Task to complete: Begin at the line containing "MATRIX2 pin CS: A4 -> D3" in the data below and go on through the line containing "SCALE pin DT: A9 -> B6", repeating each line exactly; include both ends and no other line.

##########

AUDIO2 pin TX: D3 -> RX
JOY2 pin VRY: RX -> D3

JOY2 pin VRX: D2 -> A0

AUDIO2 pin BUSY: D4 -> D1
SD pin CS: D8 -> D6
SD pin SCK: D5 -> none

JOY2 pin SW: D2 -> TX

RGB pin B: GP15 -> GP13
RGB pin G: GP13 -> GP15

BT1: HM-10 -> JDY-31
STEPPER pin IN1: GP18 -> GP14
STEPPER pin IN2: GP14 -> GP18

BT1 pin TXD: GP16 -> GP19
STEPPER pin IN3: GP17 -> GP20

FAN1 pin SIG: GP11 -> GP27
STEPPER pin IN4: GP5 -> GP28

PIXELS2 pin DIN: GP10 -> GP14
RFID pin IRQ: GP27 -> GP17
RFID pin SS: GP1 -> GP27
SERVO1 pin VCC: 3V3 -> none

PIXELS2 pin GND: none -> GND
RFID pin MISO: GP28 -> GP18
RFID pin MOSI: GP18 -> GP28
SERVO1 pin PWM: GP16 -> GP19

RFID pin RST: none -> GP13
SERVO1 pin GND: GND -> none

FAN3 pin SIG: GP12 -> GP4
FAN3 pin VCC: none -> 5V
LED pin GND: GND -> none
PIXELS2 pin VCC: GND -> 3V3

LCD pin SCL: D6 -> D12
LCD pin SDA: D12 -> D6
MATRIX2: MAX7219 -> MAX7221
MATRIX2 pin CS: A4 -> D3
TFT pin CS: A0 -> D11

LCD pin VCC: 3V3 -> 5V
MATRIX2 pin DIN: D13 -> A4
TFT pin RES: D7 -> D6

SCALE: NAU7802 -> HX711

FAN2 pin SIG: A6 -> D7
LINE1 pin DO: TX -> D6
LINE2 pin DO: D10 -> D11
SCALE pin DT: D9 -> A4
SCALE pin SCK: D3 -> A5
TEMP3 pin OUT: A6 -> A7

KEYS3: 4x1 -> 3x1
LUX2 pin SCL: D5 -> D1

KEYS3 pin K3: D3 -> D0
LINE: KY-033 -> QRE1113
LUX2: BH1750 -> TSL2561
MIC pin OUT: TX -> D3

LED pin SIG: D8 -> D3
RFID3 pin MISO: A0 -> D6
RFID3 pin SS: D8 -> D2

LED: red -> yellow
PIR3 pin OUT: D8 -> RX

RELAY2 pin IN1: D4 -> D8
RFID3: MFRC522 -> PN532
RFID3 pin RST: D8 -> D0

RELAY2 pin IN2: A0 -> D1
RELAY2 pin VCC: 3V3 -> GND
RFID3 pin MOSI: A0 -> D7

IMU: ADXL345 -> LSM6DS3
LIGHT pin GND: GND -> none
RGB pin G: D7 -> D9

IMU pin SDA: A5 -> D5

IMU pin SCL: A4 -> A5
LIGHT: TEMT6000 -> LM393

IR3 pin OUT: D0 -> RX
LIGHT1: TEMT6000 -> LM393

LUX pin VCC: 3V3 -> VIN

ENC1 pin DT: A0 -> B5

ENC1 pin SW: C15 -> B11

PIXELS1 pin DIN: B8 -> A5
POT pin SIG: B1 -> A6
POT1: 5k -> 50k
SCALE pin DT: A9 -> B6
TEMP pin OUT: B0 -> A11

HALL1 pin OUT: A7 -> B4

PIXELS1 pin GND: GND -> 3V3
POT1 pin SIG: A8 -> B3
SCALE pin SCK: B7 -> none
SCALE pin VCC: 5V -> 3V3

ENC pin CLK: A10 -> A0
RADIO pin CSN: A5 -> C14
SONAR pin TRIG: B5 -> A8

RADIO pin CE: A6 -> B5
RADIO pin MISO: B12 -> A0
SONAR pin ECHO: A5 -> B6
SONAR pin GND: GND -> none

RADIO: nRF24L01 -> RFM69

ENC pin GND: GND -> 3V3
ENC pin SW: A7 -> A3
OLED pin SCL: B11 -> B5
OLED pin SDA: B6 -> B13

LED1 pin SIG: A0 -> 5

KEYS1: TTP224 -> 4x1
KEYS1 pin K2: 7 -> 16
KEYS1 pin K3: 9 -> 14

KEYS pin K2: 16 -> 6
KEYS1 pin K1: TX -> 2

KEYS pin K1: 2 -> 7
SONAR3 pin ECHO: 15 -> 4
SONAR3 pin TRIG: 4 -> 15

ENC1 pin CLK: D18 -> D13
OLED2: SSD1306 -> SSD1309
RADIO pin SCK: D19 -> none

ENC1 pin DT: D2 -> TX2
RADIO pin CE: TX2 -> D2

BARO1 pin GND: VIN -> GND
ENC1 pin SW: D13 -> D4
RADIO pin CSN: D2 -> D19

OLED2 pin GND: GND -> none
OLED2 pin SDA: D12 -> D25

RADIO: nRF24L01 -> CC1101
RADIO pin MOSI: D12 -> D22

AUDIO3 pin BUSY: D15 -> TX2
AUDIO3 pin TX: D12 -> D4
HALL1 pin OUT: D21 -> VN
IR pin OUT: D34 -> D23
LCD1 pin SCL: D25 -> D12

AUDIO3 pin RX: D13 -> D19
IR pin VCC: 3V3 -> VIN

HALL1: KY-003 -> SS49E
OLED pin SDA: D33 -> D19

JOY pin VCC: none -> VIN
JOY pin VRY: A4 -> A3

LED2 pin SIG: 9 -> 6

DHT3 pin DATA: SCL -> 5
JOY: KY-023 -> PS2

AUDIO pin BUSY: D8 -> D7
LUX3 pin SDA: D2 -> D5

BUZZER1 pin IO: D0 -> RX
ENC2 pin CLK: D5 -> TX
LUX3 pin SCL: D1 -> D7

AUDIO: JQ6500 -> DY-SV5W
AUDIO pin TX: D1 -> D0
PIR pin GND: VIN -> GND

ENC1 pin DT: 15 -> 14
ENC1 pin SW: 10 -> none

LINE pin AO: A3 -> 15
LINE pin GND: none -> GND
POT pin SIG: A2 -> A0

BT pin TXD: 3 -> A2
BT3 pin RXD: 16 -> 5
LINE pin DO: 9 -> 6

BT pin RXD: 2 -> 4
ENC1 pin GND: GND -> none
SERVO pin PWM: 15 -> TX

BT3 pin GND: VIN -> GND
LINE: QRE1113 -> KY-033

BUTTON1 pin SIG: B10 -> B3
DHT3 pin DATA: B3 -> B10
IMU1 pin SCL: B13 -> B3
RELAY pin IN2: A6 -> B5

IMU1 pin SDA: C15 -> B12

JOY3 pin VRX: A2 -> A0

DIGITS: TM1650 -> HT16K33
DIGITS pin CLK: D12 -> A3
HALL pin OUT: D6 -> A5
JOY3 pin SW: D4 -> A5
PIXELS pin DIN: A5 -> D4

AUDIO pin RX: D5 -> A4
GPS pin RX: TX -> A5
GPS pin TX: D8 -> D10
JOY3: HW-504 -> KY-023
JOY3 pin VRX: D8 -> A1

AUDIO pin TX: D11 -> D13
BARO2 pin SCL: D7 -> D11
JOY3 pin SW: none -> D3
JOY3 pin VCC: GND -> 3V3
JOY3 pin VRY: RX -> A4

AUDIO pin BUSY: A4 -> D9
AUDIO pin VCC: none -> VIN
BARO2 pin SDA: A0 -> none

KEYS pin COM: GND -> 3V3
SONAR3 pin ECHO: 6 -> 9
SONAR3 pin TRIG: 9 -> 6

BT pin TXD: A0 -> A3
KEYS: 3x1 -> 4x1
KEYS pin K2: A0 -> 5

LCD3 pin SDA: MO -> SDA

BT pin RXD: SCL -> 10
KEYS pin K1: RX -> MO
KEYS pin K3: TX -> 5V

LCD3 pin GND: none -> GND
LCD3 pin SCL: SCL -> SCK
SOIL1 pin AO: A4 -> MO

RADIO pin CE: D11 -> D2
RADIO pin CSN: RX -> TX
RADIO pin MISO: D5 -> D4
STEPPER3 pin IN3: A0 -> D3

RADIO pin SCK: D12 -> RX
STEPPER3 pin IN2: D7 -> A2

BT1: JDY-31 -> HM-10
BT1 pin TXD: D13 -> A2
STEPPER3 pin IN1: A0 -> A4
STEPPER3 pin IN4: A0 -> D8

##########

Response area:
MATRIX2 pin CS: A4 -> D3
TFT pin CS: A0 -> D11

LCD pin VCC: 3V3 -> 5V
MATRIX2 pin DIN: D13 -> A4
TFT pin RES: D7 -> D6

SCALE: NAU7802 -> HX711

FAN2 pin SIG: A6 -> D7
LINE1 pin DO: TX -> D6
LINE2 pin DO: D10 -> D11
SCALE pin DT: D9 -> A4
SCALE pin SCK: D3 -> A5
TEMP3 pin OUT: A6 -> A7

KEYS3: 4x1 -> 3x1
LUX2 pin SCL: D5 -> D1

KEYS3 pin K3: D3 -> D0
LINE: KY-033 -> QRE1113
LUX2: BH1750 -> TSL2561
MIC pin OUT: TX -> D3

LED pin SIG: D8 -> D3
RFID3 pin MISO: A0 -> D6
RFID3 pin SS: D8 -> D2

LED: red -> yellow
PIR3 pin OUT: D8 -> RX

RELAY2 pin IN1: D4 -> D8
RFID3: MFRC522 -> PN532
RFID3 pin RST: D8 -> D0

RELAY2 pin IN2: A0 -> D1
RELAY2 pin VCC: 3V3 -> GND
RFID3 pin MOSI: A0 -> D7

IMU: ADXL345 -> LSM6DS3
LIGHT pin GND: GND -> none
RGB pin G: D7 -> D9

IMU pin SDA: A5 -> D5

IMU pin SCL: A4 -> A5
LIGHT: TEMT6000 -> LM393

IR3 pin OUT: D0 -> RX
LIGHT1: TEMT6000 -> LM393

LUX pin VCC: 3V3 -> VIN

ENC1 pin DT: A0 -> B5

ENC1 pin SW: C15 -> B11

PIXELS1 pin DIN: B8 -> A5
POT pin SIG: B1 -> A6
POT1: 5k -> 50k
SCALE pin DT: A9 -> B6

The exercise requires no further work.